RECORD SET.
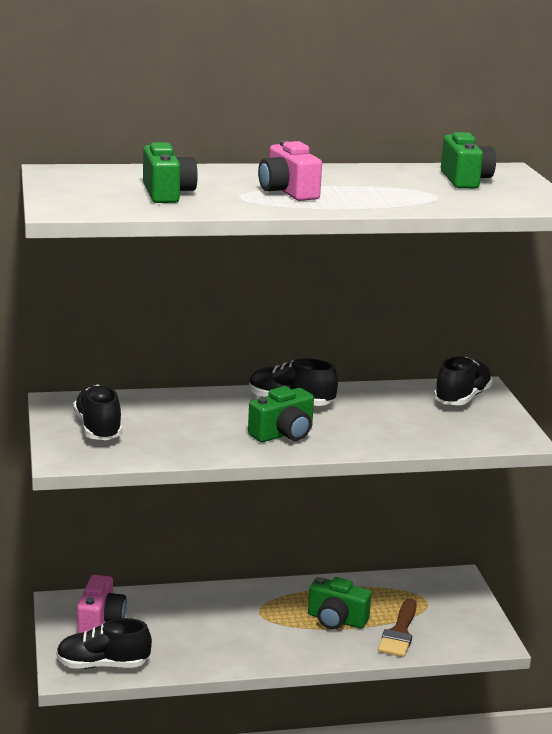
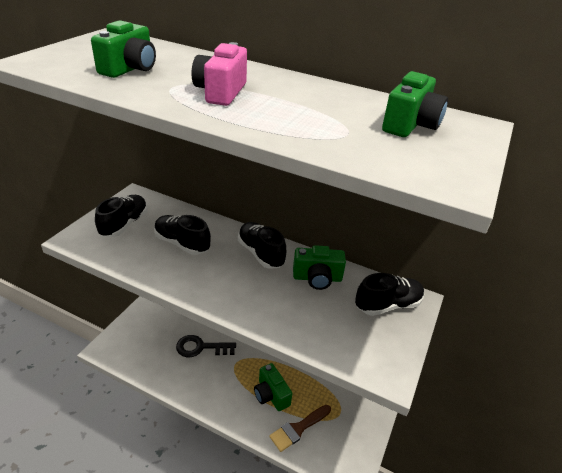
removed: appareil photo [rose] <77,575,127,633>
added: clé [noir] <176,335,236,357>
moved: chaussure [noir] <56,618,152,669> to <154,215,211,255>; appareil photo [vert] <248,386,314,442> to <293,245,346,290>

...

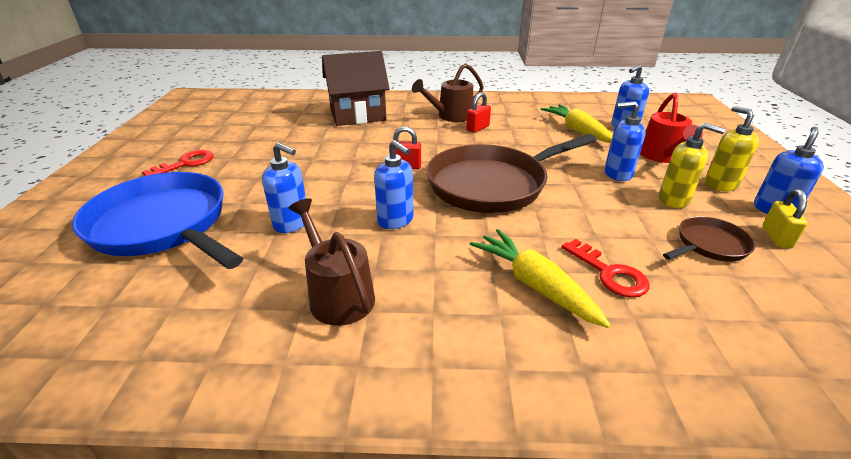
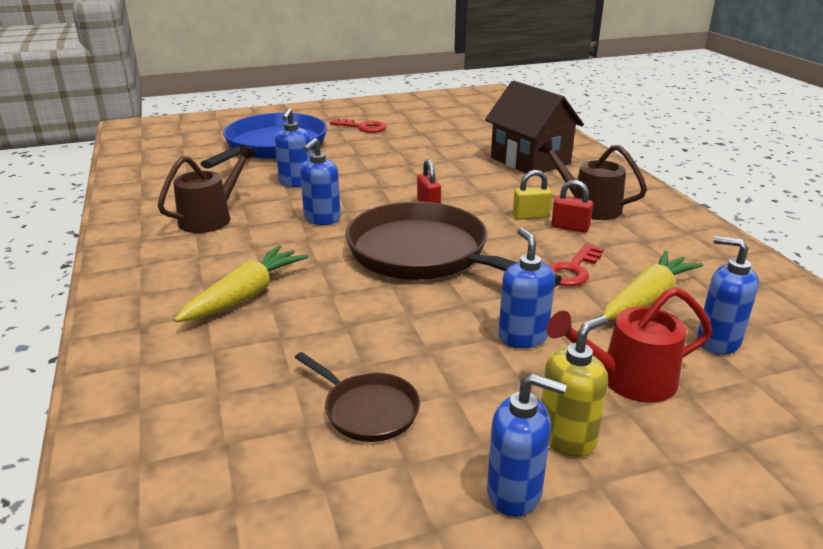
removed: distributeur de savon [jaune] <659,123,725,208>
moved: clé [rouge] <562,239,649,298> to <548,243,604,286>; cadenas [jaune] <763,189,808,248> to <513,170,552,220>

* * *

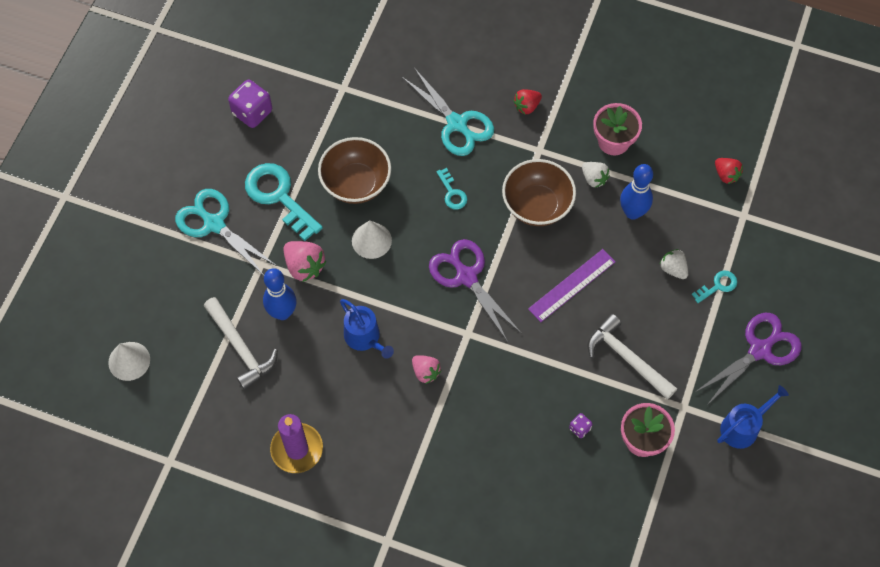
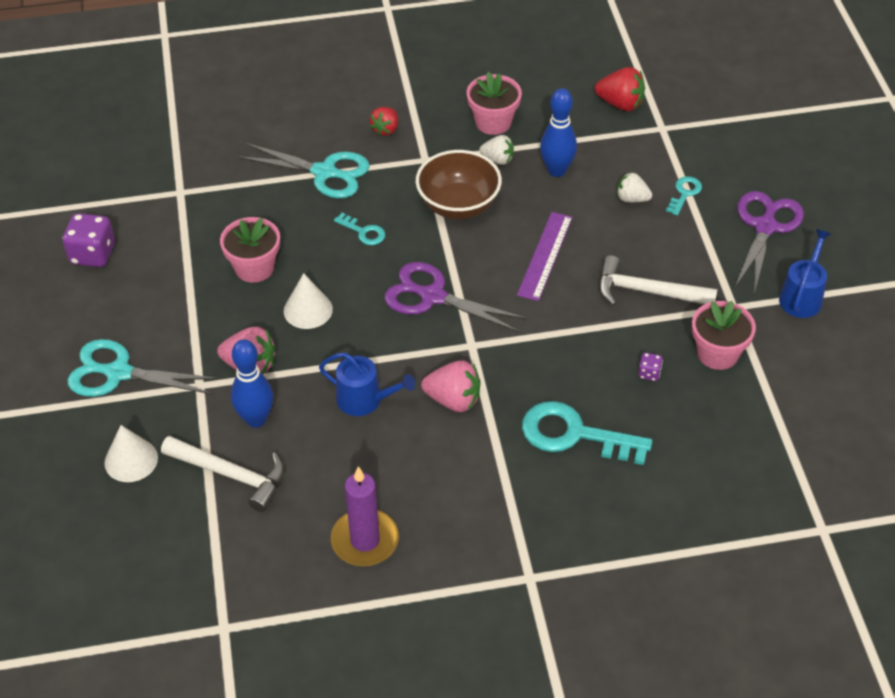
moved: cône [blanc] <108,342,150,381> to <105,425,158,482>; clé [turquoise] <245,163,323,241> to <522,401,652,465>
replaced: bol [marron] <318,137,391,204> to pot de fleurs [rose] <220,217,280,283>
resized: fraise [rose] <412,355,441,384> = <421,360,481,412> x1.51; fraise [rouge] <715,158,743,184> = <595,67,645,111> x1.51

PROBLEM REQUIREMENTS. For the listing above, print only the lines starting at the line containing "removed: distributeur de" and ending at the line containing "moved: clé [rouge]", exactly, both included.

SOLVED EXERCISE.
removed: distributeur de savon [jaune] <659,123,725,208>
moved: clé [rouge] <562,239,649,298> to <548,243,604,286>; cadenas [jaune] <763,189,808,248> to <513,170,552,220>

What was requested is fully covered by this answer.